Start of Block

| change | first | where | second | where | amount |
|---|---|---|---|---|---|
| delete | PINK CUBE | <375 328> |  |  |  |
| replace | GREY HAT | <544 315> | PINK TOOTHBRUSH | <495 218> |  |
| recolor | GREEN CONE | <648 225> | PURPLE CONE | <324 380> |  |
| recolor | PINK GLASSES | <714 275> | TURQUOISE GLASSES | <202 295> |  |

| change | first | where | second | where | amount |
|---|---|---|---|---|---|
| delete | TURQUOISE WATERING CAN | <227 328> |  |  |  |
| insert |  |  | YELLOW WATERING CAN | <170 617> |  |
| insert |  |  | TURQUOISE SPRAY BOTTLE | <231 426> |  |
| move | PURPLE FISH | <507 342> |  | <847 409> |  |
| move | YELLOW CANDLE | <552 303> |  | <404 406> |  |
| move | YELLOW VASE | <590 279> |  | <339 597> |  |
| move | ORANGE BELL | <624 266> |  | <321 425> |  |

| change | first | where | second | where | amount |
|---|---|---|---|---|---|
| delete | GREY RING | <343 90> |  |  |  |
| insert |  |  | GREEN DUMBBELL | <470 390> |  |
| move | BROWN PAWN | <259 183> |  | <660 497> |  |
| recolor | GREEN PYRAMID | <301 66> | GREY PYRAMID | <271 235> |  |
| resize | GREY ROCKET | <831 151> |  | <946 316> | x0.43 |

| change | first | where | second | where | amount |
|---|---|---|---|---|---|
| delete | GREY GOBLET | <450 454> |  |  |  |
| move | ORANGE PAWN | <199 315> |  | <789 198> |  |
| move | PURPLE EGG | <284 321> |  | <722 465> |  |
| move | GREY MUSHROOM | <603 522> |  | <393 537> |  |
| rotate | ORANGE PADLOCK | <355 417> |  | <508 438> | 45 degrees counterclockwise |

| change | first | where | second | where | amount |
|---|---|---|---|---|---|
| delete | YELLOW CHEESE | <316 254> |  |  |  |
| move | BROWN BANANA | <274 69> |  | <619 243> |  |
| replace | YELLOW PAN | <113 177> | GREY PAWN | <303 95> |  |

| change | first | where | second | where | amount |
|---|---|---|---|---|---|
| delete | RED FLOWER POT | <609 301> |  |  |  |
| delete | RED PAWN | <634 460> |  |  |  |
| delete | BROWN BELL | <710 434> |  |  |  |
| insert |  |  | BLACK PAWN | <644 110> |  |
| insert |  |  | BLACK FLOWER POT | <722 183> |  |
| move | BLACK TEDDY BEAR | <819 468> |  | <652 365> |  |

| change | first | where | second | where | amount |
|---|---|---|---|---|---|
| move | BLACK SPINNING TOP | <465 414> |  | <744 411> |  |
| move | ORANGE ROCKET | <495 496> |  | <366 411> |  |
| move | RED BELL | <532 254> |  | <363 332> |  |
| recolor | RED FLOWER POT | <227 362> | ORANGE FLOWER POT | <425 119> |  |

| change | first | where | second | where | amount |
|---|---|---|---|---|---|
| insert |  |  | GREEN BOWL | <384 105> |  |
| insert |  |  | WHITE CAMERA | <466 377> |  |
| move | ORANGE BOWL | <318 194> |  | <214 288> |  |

End of Block

■ TASK ITEM ■
Please give again only the lines from the start of the material through the line holding "GREEN CONE |", exactly as they are written.

■ WRITTEN RESPONSE ■
| change | first | where | second | where | amount |
|---|---|---|---|---|---|
| delete | PINK CUBE | <375 328> |  |  |  |
| replace | GREY HAT | <544 315> | PINK TOOTHBRUSH | <495 218> |  |
| recolor | GREEN CONE | <648 225> | PURPLE CONE | <324 380> |  |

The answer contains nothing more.